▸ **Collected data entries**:
## BEGIN
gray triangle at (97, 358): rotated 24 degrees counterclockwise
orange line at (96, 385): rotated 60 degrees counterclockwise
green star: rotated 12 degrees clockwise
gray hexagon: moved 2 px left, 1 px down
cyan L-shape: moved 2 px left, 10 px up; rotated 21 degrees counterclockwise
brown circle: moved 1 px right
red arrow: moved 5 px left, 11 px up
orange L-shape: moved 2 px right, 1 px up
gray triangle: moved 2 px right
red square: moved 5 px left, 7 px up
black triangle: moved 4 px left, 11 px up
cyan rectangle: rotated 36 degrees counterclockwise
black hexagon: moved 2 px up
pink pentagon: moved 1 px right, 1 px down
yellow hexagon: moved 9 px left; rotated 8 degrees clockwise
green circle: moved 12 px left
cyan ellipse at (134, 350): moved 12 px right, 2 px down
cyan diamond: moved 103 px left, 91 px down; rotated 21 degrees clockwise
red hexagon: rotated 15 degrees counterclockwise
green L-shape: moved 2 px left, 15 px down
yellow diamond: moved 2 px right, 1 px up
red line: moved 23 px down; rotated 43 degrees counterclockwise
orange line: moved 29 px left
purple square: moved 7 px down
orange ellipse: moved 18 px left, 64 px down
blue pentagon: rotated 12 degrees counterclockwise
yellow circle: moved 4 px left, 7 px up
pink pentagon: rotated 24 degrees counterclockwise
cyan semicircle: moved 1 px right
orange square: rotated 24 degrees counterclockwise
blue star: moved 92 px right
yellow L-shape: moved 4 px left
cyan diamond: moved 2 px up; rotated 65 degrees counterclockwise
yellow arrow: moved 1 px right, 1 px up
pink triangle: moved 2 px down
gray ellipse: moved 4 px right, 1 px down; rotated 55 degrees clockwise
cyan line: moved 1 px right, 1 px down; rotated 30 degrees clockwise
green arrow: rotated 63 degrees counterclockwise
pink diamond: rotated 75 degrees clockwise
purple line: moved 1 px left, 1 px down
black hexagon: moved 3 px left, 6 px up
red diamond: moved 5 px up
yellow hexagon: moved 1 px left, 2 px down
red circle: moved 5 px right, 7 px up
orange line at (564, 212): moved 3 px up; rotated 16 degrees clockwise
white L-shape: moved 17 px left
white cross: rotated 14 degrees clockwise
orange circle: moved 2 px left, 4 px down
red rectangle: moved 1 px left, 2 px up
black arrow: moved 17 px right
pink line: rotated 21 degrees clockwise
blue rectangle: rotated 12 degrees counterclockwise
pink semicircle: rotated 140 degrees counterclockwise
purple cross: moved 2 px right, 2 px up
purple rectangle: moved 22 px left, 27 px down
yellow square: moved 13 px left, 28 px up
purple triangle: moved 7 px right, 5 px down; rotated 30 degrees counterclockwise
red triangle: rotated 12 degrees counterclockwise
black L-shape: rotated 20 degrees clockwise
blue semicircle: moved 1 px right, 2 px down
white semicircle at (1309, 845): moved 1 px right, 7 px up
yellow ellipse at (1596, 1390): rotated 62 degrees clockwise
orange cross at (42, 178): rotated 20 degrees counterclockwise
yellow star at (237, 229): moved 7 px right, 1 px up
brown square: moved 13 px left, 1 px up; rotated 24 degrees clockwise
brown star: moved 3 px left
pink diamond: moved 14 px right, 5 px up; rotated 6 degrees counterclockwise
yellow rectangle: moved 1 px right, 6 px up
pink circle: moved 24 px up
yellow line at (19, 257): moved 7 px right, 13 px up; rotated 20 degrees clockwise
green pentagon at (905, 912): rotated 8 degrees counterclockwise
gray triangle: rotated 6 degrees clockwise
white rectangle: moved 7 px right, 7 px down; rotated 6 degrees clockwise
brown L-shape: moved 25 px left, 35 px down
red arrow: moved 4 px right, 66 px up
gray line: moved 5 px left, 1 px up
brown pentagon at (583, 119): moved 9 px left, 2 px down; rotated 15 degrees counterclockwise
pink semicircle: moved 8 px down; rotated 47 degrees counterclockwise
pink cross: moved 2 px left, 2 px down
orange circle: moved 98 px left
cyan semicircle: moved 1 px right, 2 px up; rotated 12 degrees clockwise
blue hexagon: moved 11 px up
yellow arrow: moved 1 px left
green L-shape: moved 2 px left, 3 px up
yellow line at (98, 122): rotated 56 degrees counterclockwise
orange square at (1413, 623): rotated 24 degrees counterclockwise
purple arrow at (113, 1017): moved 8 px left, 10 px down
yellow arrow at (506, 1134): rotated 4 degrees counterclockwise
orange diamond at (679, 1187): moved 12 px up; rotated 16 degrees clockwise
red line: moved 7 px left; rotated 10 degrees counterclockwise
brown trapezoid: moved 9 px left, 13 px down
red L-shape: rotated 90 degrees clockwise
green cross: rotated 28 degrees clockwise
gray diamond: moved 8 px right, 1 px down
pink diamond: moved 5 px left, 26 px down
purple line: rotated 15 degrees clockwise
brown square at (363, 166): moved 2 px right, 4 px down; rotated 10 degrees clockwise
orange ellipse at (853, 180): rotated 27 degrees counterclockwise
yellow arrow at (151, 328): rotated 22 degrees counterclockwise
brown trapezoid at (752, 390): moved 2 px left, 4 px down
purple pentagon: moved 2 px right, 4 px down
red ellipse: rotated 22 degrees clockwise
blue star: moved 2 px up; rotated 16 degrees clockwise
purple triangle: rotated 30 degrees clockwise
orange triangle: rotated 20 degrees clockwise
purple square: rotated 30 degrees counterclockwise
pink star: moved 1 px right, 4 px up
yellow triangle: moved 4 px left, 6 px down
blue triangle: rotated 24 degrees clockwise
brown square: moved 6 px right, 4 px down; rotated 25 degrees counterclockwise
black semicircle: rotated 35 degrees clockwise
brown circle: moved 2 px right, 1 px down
## END
▸ **What the task asks**: Copy the entire listing above line for line, keeping every word and number unchanged.

▸ **Result for this exercise**:
gray triangle at (97, 358): rotated 24 degrees counterclockwise
orange line at (96, 385): rotated 60 degrees counterclockwise
green star: rotated 12 degrees clockwise
gray hexagon: moved 2 px left, 1 px down
cyan L-shape: moved 2 px left, 10 px up; rotated 21 degrees counterclockwise
brown circle: moved 1 px right
red arrow: moved 5 px left, 11 px up
orange L-shape: moved 2 px right, 1 px up
gray triangle: moved 2 px right
red square: moved 5 px left, 7 px up
black triangle: moved 4 px left, 11 px up
cyan rectangle: rotated 36 degrees counterclockwise
black hexagon: moved 2 px up
pink pentagon: moved 1 px right, 1 px down
yellow hexagon: moved 9 px left; rotated 8 degrees clockwise
green circle: moved 12 px left
cyan ellipse at (134, 350): moved 12 px right, 2 px down
cyan diamond: moved 103 px left, 91 px down; rotated 21 degrees clockwise
red hexagon: rotated 15 degrees counterclockwise
green L-shape: moved 2 px left, 15 px down
yellow diamond: moved 2 px right, 1 px up
red line: moved 23 px down; rotated 43 degrees counterclockwise
orange line: moved 29 px left
purple square: moved 7 px down
orange ellipse: moved 18 px left, 64 px down
blue pentagon: rotated 12 degrees counterclockwise
yellow circle: moved 4 px left, 7 px up
pink pentagon: rotated 24 degrees counterclockwise
cyan semicircle: moved 1 px right
orange square: rotated 24 degrees counterclockwise
blue star: moved 92 px right
yellow L-shape: moved 4 px left
cyan diamond: moved 2 px up; rotated 65 degrees counterclockwise
yellow arrow: moved 1 px right, 1 px up
pink triangle: moved 2 px down
gray ellipse: moved 4 px right, 1 px down; rotated 55 degrees clockwise
cyan line: moved 1 px right, 1 px down; rotated 30 degrees clockwise
green arrow: rotated 63 degrees counterclockwise
pink diamond: rotated 75 degrees clockwise
purple line: moved 1 px left, 1 px down
black hexagon: moved 3 px left, 6 px up
red diamond: moved 5 px up
yellow hexagon: moved 1 px left, 2 px down
red circle: moved 5 px right, 7 px up
orange line at (564, 212): moved 3 px up; rotated 16 degrees clockwise
white L-shape: moved 17 px left
white cross: rotated 14 degrees clockwise
orange circle: moved 2 px left, 4 px down
red rectangle: moved 1 px left, 2 px up
black arrow: moved 17 px right
pink line: rotated 21 degrees clockwise
blue rectangle: rotated 12 degrees counterclockwise
pink semicircle: rotated 140 degrees counterclockwise
purple cross: moved 2 px right, 2 px up
purple rectangle: moved 22 px left, 27 px down
yellow square: moved 13 px left, 28 px up
purple triangle: moved 7 px right, 5 px down; rotated 30 degrees counterclockwise
red triangle: rotated 12 degrees counterclockwise
black L-shape: rotated 20 degrees clockwise
blue semicircle: moved 1 px right, 2 px down
white semicircle at (1309, 845): moved 1 px right, 7 px up
yellow ellipse at (1596, 1390): rotated 62 degrees clockwise
orange cross at (42, 178): rotated 20 degrees counterclockwise
yellow star at (237, 229): moved 7 px right, 1 px up
brown square: moved 13 px left, 1 px up; rotated 24 degrees clockwise
brown star: moved 3 px left
pink diamond: moved 14 px right, 5 px up; rotated 6 degrees counterclockwise
yellow rectangle: moved 1 px right, 6 px up
pink circle: moved 24 px up
yellow line at (19, 257): moved 7 px right, 13 px up; rotated 20 degrees clockwise
green pentagon at (905, 912): rotated 8 degrees counterclockwise
gray triangle: rotated 6 degrees clockwise
white rectangle: moved 7 px right, 7 px down; rotated 6 degrees clockwise
brown L-shape: moved 25 px left, 35 px down
red arrow: moved 4 px right, 66 px up
gray line: moved 5 px left, 1 px up
brown pentagon at (583, 119): moved 9 px left, 2 px down; rotated 15 degrees counterclockwise
pink semicircle: moved 8 px down; rotated 47 degrees counterclockwise
pink cross: moved 2 px left, 2 px down
orange circle: moved 98 px left
cyan semicircle: moved 1 px right, 2 px up; rotated 12 degrees clockwise
blue hexagon: moved 11 px up
yellow arrow: moved 1 px left
green L-shape: moved 2 px left, 3 px up
yellow line at (98, 122): rotated 56 degrees counterclockwise
orange square at (1413, 623): rotated 24 degrees counterclockwise
purple arrow at (113, 1017): moved 8 px left, 10 px down
yellow arrow at (506, 1134): rotated 4 degrees counterclockwise
orange diamond at (679, 1187): moved 12 px up; rotated 16 degrees clockwise
red line: moved 7 px left; rotated 10 degrees counterclockwise
brown trapezoid: moved 9 px left, 13 px down
red L-shape: rotated 90 degrees clockwise
green cross: rotated 28 degrees clockwise
gray diamond: moved 8 px right, 1 px down
pink diamond: moved 5 px left, 26 px down
purple line: rotated 15 degrees clockwise
brown square at (363, 166): moved 2 px right, 4 px down; rotated 10 degrees clockwise
orange ellipse at (853, 180): rotated 27 degrees counterclockwise
yellow arrow at (151, 328): rotated 22 degrees counterclockwise
brown trapezoid at (752, 390): moved 2 px left, 4 px down
purple pentagon: moved 2 px right, 4 px down
red ellipse: rotated 22 degrees clockwise
blue star: moved 2 px up; rotated 16 degrees clockwise
purple triangle: rotated 30 degrees clockwise
orange triangle: rotated 20 degrees clockwise
purple square: rotated 30 degrees counterclockwise
pink star: moved 1 px right, 4 px up
yellow triangle: moved 4 px left, 6 px down
blue triangle: rotated 24 degrees clockwise
brown square: moved 6 px right, 4 px down; rotated 25 degrees counterclockwise
black semicircle: rotated 35 degrees clockwise
brown circle: moved 2 px right, 1 px down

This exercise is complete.